_Problem details_: All of the data that follows is to be printed exactly, without pictures.

_Records for the exercise_:
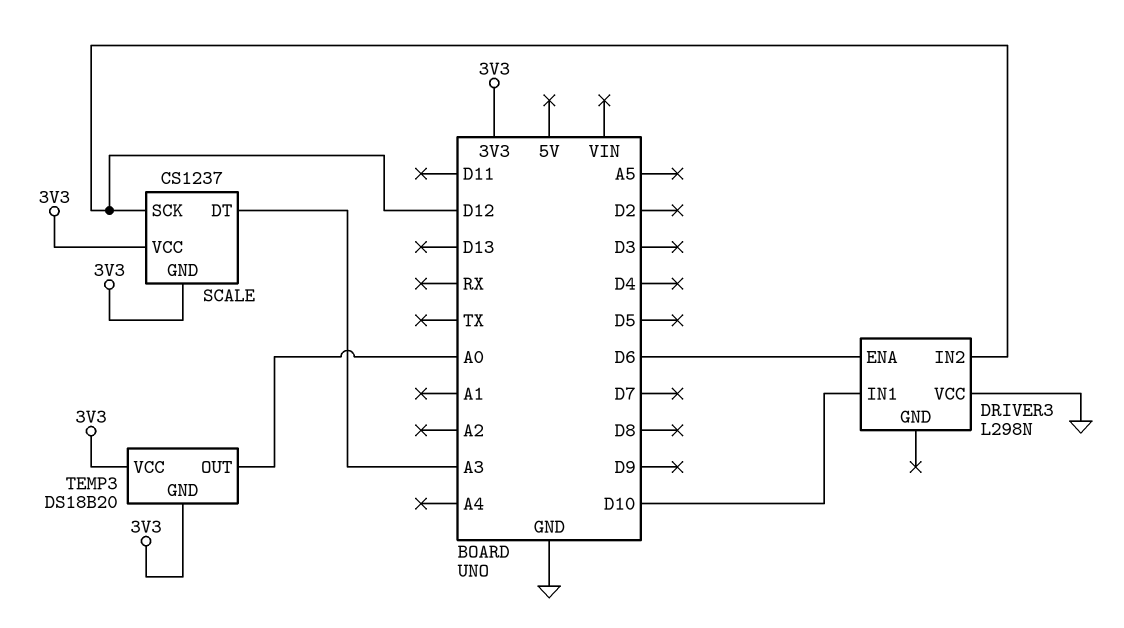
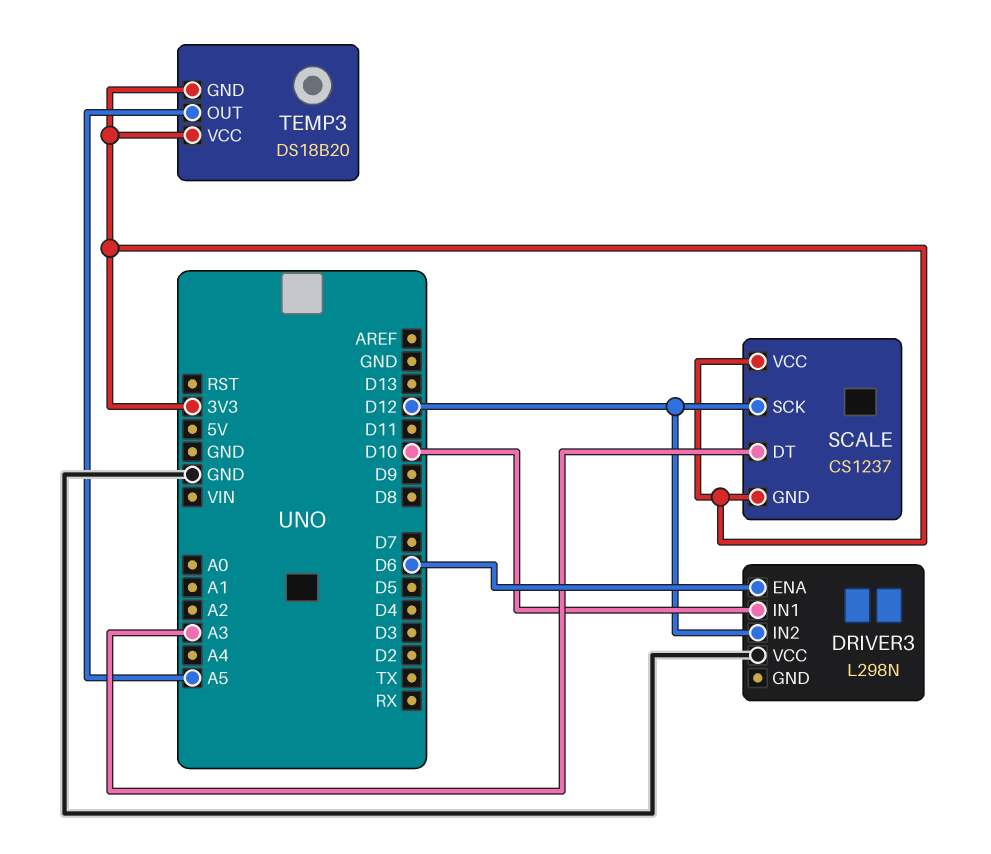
TEMP3 pin OUT: A0 -> A5

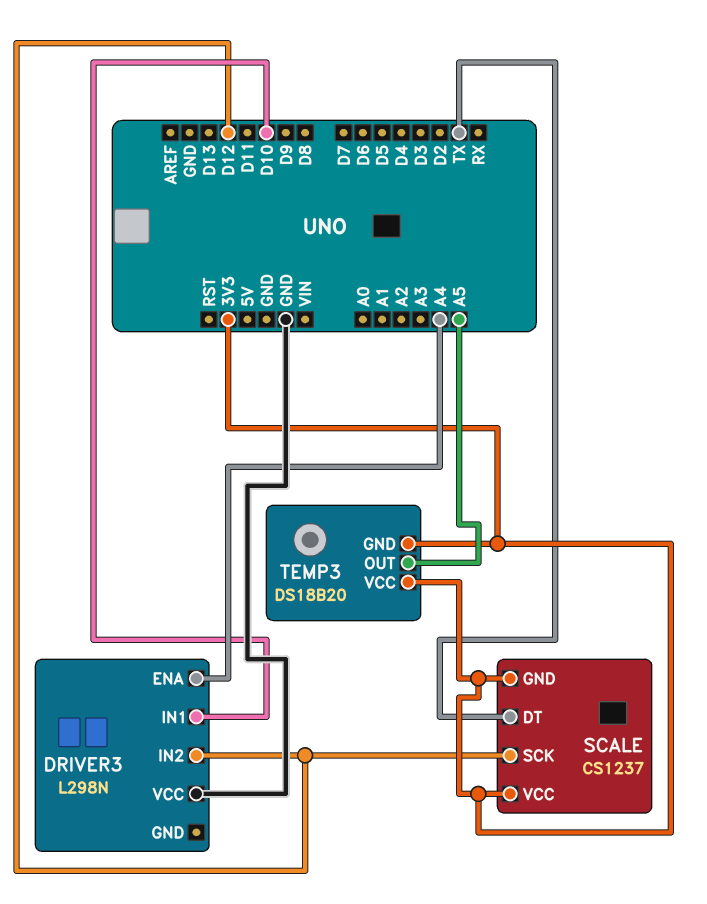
DRIVER3 pin ENA: D6 -> A4
SCALE pin DT: A3 -> TX

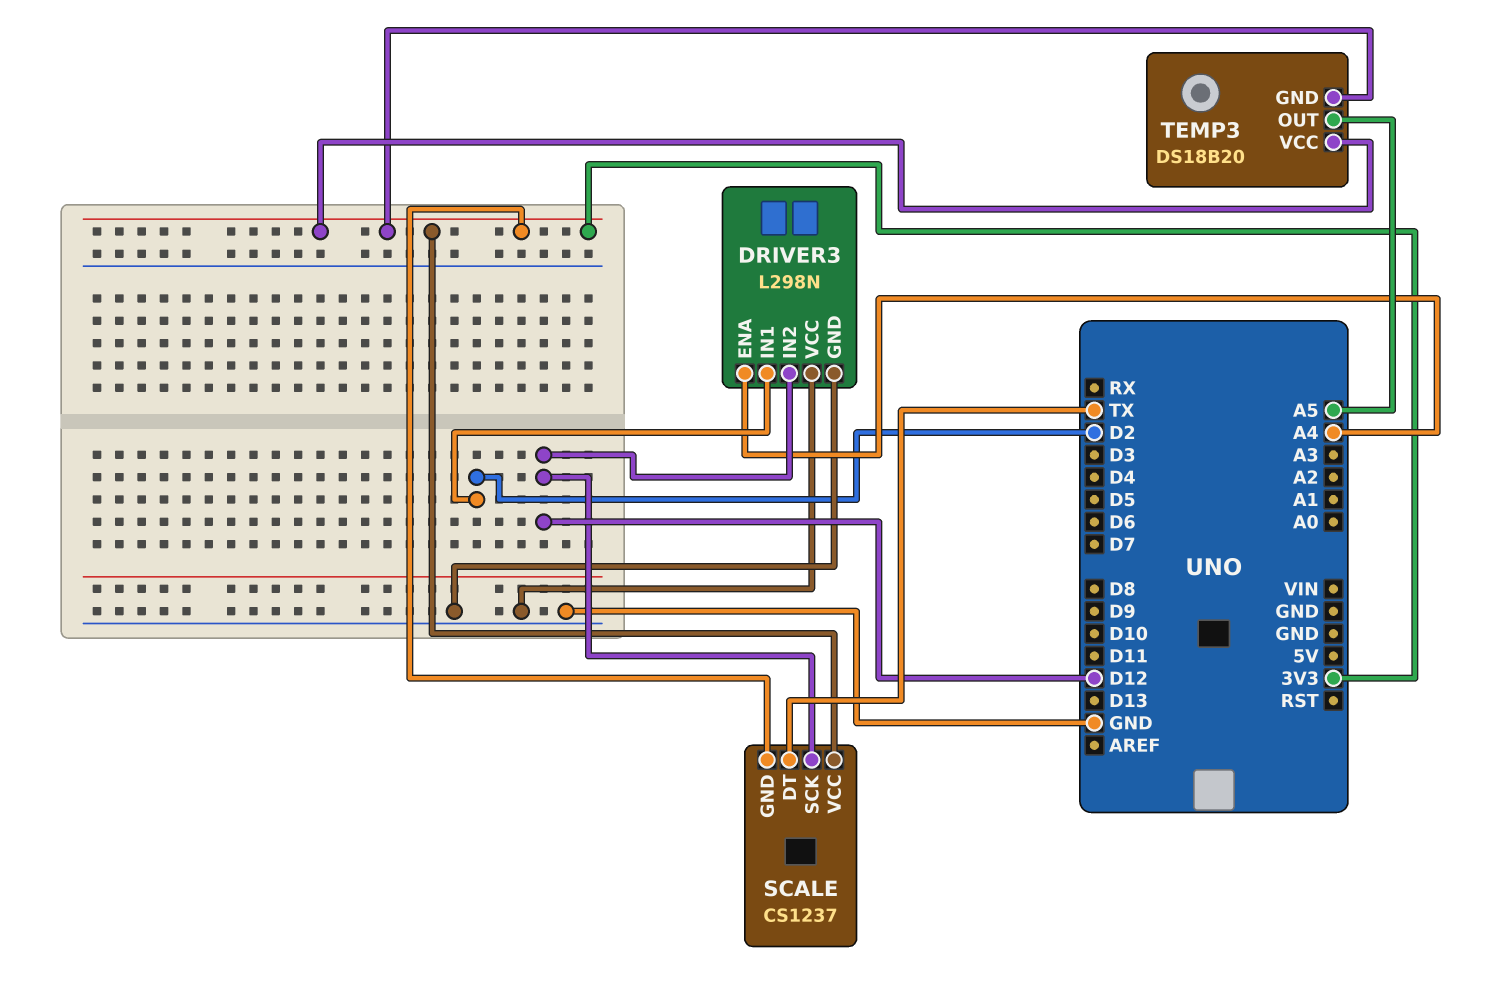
DRIVER3 pin GND: none -> GND
DRIVER3 pin IN1: D10 -> D2

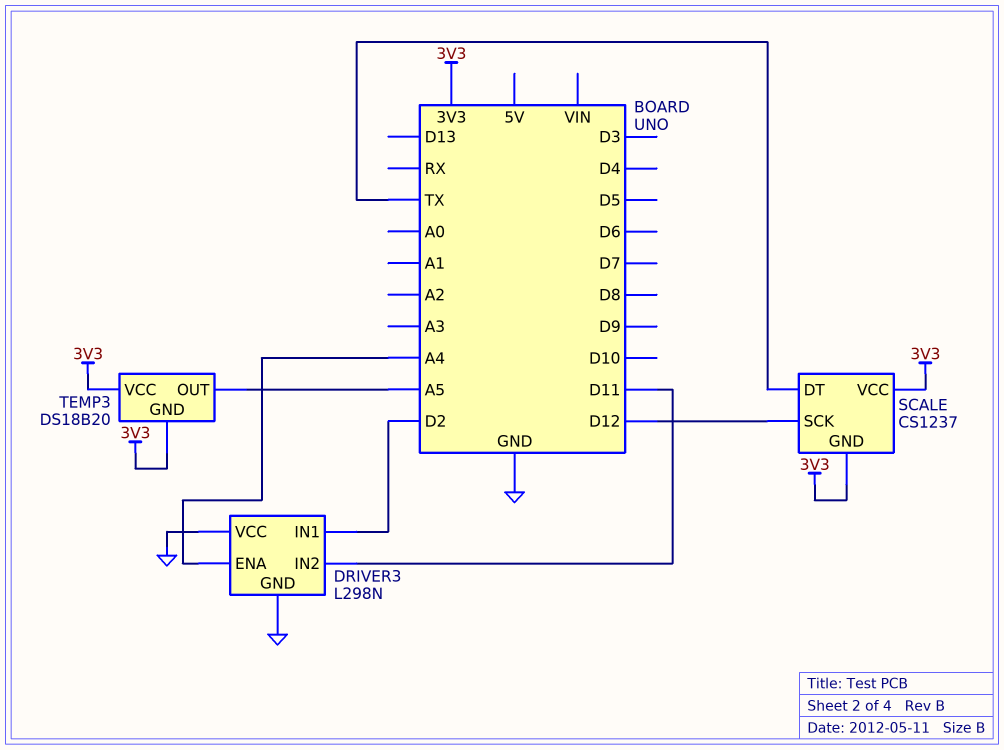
DRIVER3 pin IN2: D12 -> D11

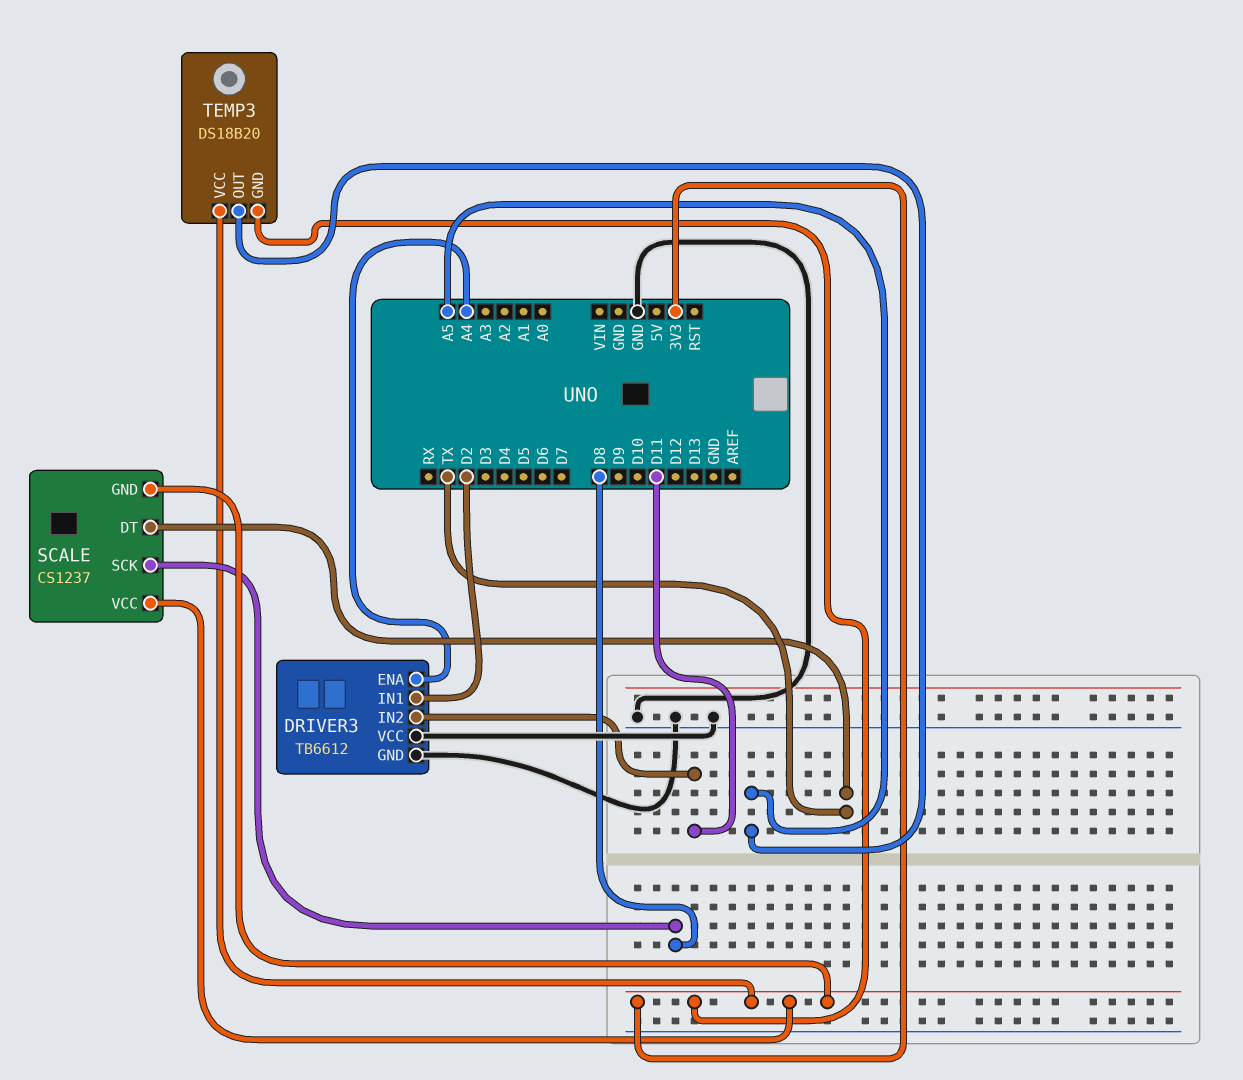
DRIVER3: L298N -> TB6612
SCALE pin SCK: D12 -> D8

_The completed task_:
TEMP3 pin OUT: A0 -> A5

DRIVER3 pin ENA: D6 -> A4
SCALE pin DT: A3 -> TX

DRIVER3 pin GND: none -> GND
DRIVER3 pin IN1: D10 -> D2

DRIVER3 pin IN2: D12 -> D11

DRIVER3: L298N -> TB6612
SCALE pin SCK: D12 -> D8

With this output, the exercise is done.